Work to be completed |
In the entries that follow, find the line containing "(539, 356) = (399, 244): pink" and the line containing "(561, 125) = (684, 193): green", then retype exactly the lines from the first through the second, pictures excluded.

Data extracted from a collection
BEGIN

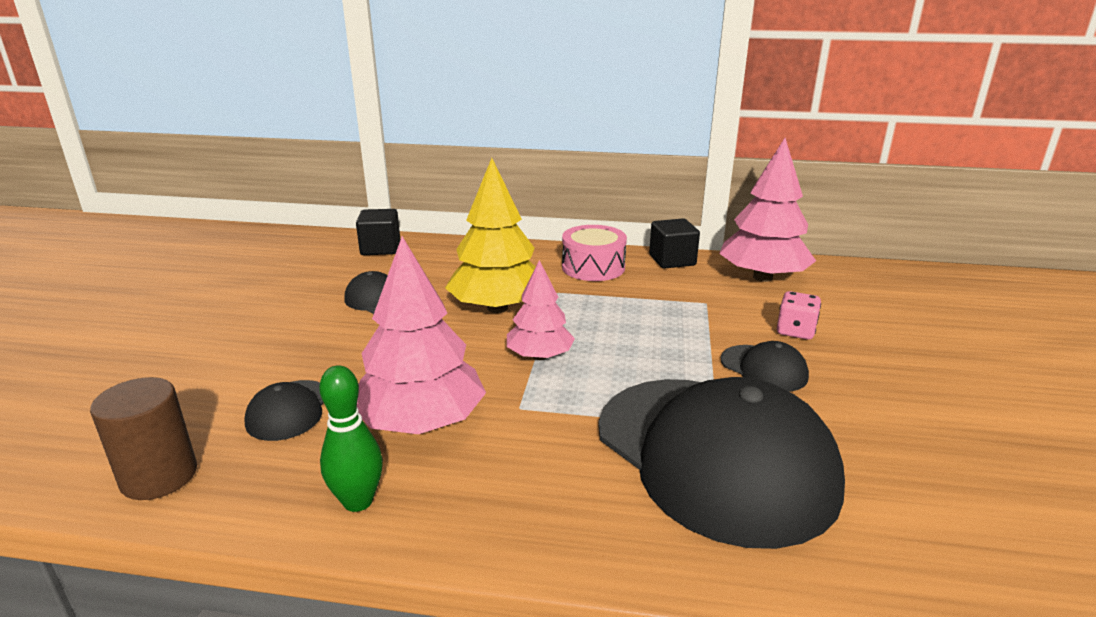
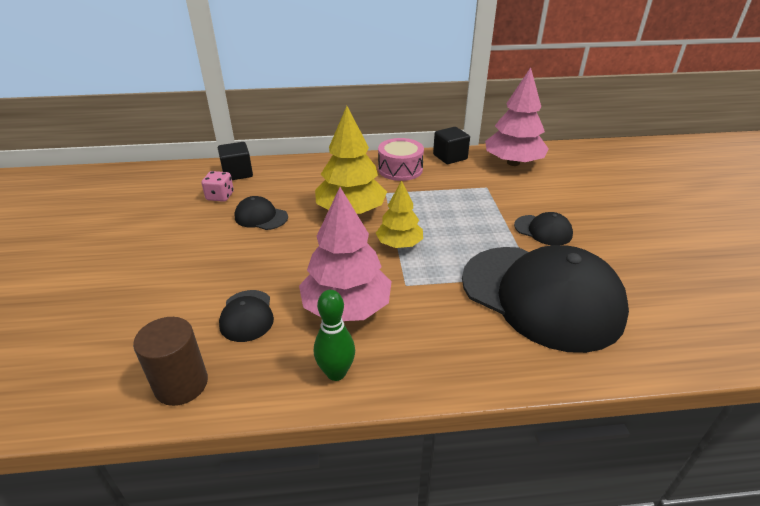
camera: 15 degrees left, 10 degrees up
(539, 356) = (399, 244): pink tree -> yellow tree
(795, 331) = (550, 200): pink dice -> pink dice (220, 196)

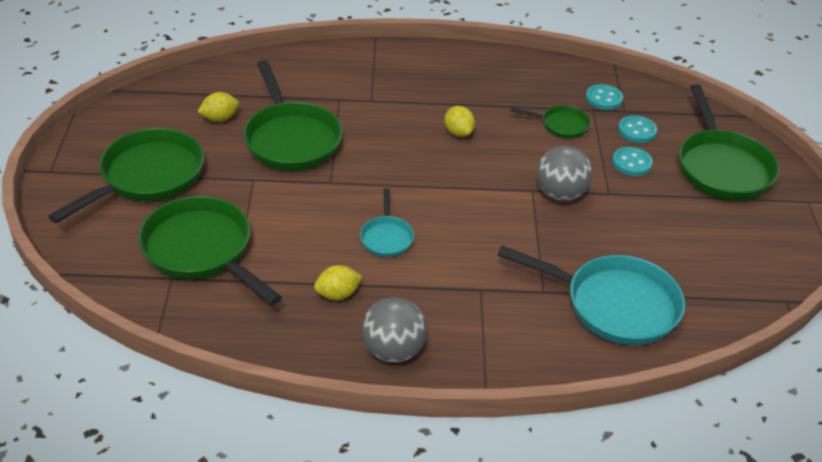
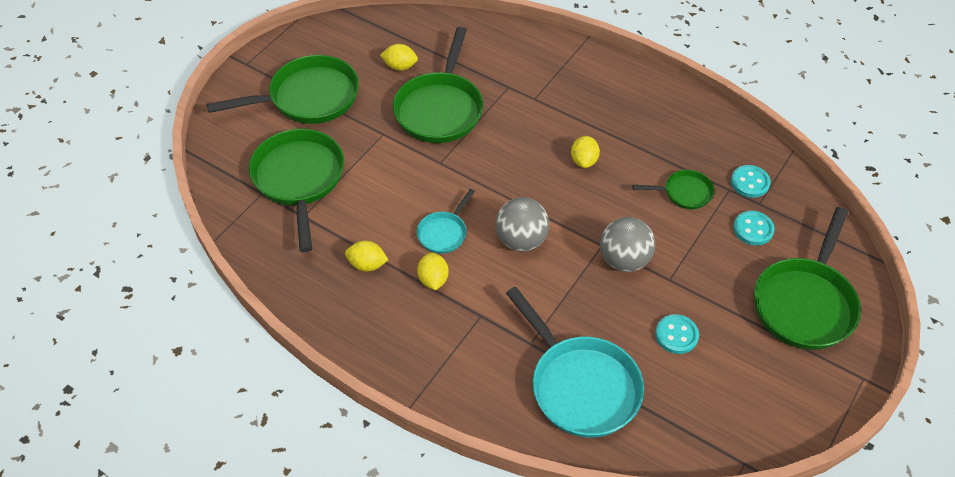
camera: 35 degrees right, 10 degrees up
(393, 351) = (370, 333): grey ball -> grey ball (521, 240)
(411, 279) = (433, 279): none -> yellow lemon
(561, 125) = (684, 193): green pan -> green pan turned 45 degrees counterclockwise
(631, 163) = (718, 259): turquoise button -> turquoise button (676, 335)

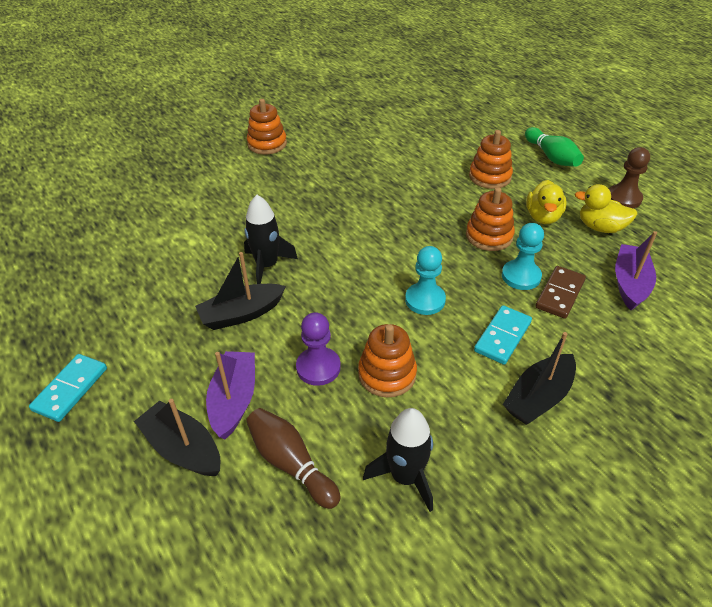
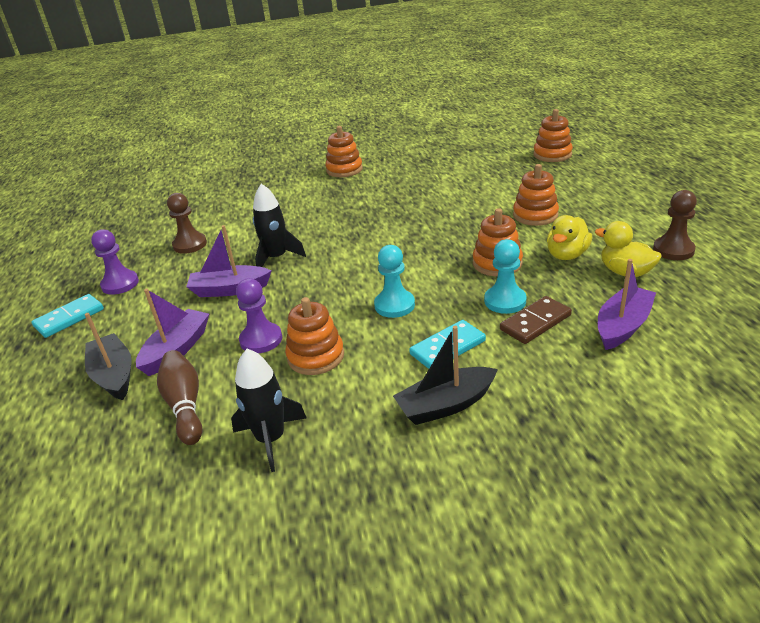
camera: 25 degrees right, 10 degrees down
(103, 331) = (120, 284): none -> purple pawn
(153, 265) = (190, 245): none -> brown pawn
(241, 314) = (229, 289): black boat -> purple boat
(463, 105) = (552, 155): none -> orange stacking toy
(551, 157) = (615, 205): green bowling pin -> none

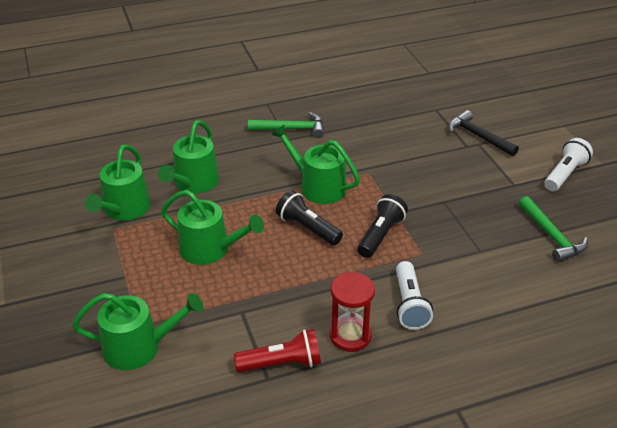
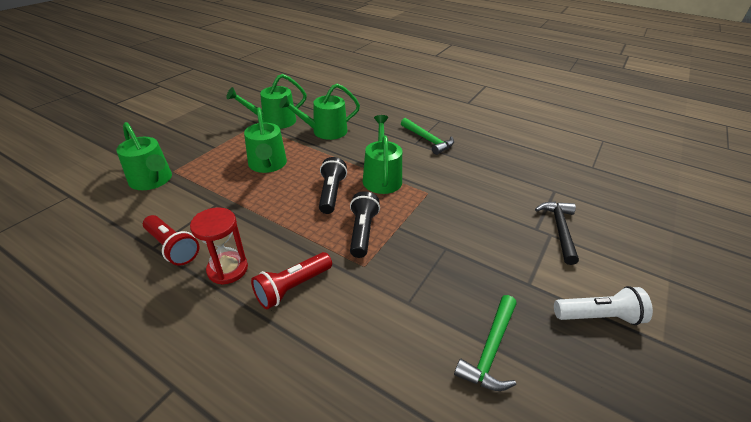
camera: 50 degrees right, 0 degrees up
(381, 235) = (362, 232): black flashlight -> black flashlight turned 75 degrees counterclockwise
(409, 305) = (292, 287): white flashlight -> red flashlight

END

Expected output |
(539, 356) = (399, 244): pink tree -> yellow tree
(795, 331) = (550, 200): pink dice -> pink dice (220, 196)

camera: 35 degrees right, 10 degrees up
(393, 351) = (370, 333): grey ball -> grey ball (521, 240)
(411, 279) = (433, 279): none -> yellow lemon
(561, 125) = (684, 193): green pan -> green pan turned 45 degrees counterclockwise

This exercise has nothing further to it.